- _What you have to do_: Please work out how many lines in the records below include the word "green", and reply with that number only.
※
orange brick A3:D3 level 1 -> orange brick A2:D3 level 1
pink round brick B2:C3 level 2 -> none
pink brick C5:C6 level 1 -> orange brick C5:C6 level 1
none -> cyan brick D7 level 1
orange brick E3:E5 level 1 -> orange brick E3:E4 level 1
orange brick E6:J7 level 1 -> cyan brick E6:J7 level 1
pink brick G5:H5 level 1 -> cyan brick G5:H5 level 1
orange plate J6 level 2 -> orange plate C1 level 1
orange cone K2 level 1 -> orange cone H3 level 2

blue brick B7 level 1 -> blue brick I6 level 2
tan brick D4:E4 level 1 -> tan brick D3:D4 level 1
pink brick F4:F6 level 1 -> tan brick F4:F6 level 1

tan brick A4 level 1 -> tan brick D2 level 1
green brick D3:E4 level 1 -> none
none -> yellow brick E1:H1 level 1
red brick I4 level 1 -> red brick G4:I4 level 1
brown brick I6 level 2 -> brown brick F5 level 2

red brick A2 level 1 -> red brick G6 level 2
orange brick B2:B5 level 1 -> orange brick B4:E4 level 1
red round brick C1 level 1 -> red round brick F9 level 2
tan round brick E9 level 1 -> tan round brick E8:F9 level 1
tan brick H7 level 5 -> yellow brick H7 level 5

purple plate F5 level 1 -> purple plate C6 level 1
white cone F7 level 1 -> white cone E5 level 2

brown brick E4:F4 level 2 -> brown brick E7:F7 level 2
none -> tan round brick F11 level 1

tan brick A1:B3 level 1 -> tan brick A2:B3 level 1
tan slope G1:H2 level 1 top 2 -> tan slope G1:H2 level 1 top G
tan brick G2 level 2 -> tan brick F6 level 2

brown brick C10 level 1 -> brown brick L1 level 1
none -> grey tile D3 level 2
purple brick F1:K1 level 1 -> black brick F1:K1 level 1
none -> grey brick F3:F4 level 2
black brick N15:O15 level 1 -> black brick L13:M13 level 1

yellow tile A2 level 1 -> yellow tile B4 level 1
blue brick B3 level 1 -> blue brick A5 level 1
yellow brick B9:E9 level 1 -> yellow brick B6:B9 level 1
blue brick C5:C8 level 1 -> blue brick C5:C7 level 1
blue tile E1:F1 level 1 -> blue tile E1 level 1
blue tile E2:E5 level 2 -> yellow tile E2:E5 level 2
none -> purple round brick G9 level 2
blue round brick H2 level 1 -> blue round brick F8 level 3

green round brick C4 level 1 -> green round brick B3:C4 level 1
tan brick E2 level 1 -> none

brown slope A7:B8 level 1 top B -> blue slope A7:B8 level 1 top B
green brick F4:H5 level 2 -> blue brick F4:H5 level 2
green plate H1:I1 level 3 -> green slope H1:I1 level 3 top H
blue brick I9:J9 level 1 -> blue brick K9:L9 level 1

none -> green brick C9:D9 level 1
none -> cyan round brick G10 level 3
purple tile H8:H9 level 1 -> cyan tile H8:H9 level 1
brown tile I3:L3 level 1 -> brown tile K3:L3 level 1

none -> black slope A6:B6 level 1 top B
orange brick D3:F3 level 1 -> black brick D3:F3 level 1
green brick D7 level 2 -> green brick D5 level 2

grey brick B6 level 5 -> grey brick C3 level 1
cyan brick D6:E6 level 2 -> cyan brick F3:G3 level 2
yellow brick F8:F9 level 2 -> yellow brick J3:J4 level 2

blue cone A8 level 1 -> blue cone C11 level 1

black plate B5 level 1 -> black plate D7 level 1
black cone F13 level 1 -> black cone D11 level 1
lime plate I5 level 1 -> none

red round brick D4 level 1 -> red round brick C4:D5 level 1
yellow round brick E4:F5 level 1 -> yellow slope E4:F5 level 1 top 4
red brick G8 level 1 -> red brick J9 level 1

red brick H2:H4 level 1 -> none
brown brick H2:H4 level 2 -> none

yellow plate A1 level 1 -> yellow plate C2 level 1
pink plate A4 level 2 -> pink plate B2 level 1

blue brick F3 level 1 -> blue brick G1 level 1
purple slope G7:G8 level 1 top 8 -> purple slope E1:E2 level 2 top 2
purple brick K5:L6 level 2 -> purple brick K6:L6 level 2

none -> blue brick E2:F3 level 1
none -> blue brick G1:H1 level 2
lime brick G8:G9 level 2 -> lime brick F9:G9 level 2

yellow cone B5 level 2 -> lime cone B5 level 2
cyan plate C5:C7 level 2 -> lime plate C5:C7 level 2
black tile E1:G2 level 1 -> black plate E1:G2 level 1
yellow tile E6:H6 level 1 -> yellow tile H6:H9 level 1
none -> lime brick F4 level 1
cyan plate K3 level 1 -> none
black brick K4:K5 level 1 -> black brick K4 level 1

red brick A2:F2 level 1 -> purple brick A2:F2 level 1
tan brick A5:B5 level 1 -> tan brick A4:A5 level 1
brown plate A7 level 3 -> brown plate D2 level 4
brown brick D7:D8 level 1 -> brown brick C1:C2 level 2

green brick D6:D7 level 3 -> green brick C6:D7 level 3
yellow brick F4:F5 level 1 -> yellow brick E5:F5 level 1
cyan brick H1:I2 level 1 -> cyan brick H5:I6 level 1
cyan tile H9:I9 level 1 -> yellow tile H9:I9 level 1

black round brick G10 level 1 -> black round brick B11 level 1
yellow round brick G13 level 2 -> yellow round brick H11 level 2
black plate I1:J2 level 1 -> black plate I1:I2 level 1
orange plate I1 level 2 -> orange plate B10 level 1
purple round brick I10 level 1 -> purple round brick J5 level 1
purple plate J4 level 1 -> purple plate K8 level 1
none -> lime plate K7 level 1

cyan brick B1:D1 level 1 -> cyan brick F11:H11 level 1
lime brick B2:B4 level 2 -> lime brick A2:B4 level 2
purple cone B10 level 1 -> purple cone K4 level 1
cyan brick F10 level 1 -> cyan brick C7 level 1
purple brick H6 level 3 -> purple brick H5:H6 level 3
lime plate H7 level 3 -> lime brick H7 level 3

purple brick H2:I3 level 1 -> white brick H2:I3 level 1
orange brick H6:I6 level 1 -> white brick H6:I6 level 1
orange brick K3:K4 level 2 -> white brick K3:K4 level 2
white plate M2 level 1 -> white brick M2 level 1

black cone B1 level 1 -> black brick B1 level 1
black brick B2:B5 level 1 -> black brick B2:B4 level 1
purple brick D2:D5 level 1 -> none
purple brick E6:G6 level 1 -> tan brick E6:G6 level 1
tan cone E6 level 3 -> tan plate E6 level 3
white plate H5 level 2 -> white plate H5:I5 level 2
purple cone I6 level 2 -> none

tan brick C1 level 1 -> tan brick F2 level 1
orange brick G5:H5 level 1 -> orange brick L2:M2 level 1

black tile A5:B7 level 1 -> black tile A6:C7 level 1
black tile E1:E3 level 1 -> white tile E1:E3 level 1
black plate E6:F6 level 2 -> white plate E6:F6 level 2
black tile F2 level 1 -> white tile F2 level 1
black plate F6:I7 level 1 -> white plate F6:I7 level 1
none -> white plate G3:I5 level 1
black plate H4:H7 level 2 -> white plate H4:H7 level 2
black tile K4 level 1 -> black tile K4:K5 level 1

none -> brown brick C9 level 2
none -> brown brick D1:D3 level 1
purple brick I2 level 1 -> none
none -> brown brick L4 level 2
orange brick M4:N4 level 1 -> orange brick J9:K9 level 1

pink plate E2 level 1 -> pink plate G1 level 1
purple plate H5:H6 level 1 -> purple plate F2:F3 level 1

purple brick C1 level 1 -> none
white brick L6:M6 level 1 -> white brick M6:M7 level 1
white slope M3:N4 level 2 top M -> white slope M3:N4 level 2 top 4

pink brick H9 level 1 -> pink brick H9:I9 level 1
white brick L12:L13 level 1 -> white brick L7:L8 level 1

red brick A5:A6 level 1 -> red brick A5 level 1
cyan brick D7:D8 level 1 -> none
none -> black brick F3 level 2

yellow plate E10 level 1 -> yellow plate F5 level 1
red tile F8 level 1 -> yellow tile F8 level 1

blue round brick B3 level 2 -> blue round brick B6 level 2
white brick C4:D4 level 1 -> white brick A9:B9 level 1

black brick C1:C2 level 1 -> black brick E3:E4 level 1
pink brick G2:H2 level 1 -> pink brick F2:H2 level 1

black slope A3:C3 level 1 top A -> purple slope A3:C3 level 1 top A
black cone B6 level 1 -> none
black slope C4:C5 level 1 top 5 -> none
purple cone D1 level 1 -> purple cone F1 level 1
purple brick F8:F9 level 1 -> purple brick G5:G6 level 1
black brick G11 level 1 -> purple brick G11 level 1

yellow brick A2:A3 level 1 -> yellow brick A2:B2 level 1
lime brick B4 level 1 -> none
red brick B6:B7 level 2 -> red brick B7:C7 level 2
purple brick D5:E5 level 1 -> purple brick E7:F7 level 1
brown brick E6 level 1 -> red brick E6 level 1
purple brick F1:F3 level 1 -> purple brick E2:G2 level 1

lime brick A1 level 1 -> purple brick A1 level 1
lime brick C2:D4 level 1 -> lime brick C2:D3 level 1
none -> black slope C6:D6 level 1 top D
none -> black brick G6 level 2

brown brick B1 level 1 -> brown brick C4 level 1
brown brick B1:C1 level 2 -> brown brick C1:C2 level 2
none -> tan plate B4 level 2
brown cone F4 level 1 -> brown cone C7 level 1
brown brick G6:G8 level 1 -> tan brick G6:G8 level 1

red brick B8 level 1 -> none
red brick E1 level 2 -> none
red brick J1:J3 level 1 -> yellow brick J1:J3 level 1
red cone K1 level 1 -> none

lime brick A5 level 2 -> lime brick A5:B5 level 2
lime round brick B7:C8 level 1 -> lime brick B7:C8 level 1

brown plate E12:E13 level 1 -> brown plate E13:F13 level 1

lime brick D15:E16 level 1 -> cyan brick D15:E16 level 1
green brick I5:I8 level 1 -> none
※
- _Result of this exercise_: 8